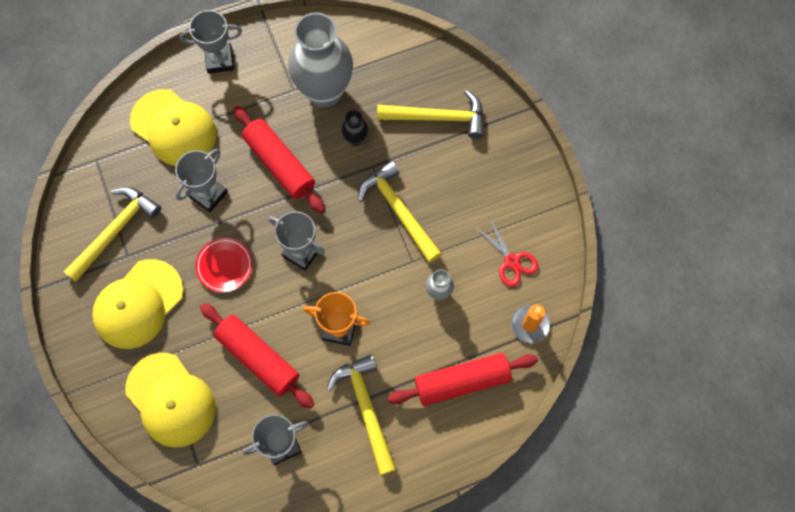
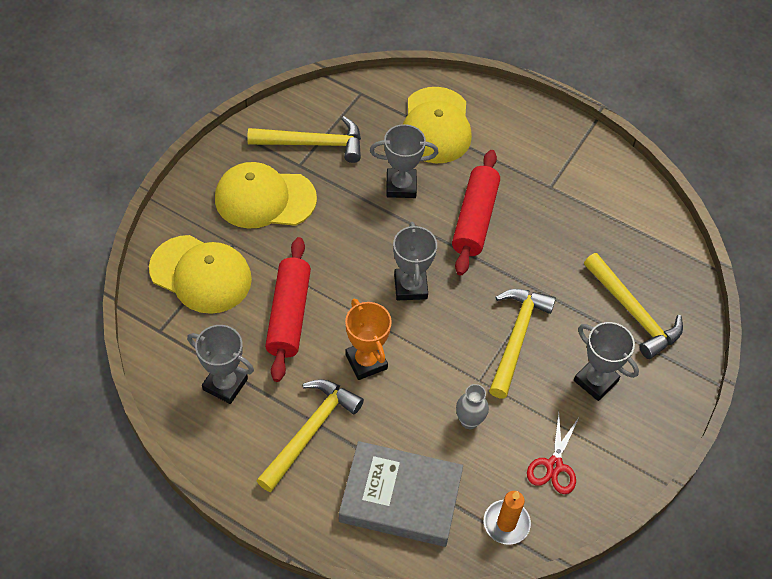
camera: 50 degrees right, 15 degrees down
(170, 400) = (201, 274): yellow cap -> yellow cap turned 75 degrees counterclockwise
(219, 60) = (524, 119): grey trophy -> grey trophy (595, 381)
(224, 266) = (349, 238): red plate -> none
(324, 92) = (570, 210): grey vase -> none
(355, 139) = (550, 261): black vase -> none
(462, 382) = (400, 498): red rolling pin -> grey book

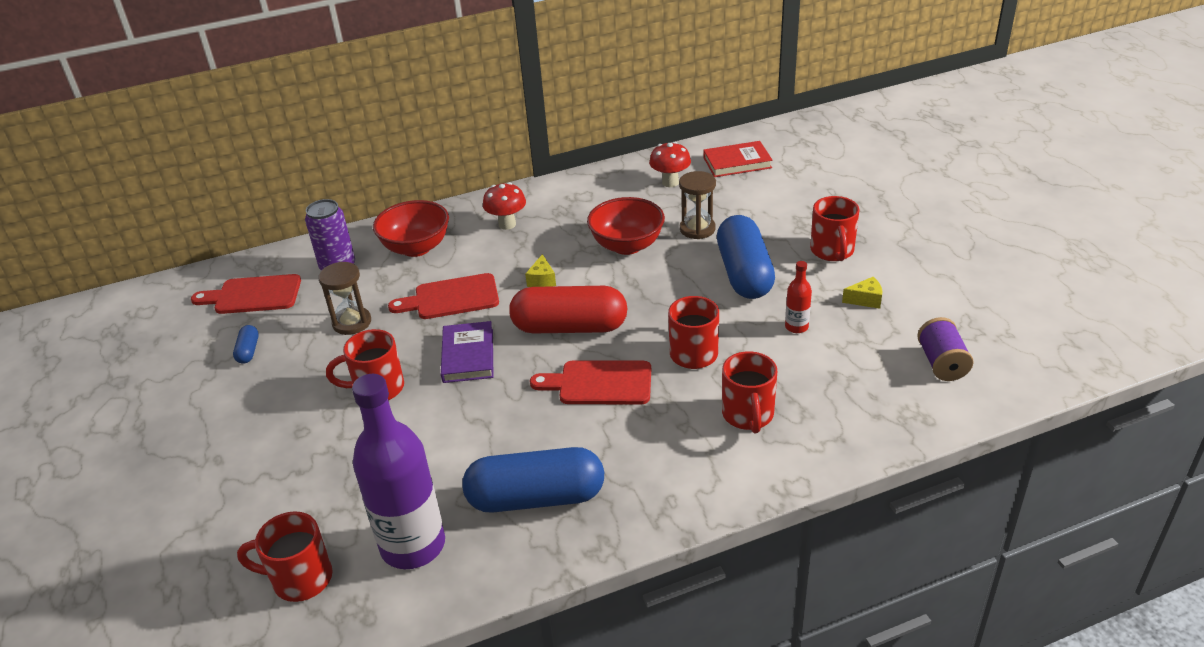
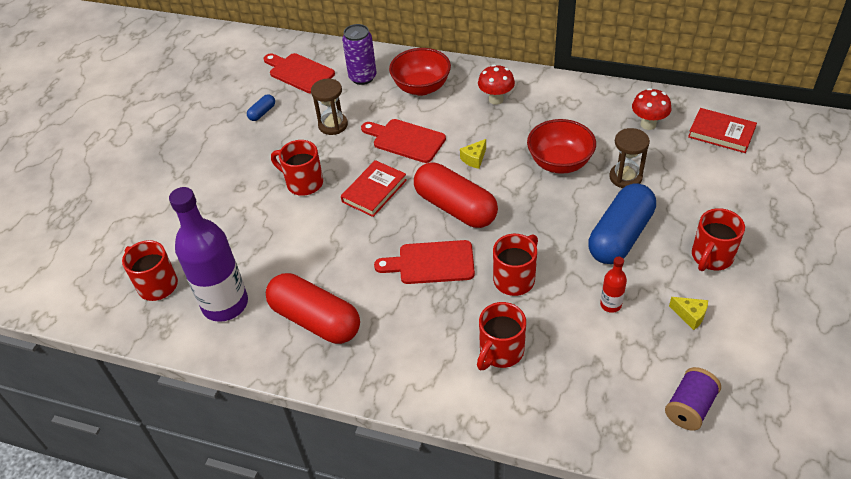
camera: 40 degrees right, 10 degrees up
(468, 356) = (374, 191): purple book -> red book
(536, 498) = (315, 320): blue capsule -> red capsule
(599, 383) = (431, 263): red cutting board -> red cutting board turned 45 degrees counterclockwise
- - -
Give the count of lines above that include the word "grey", stating no other information.

3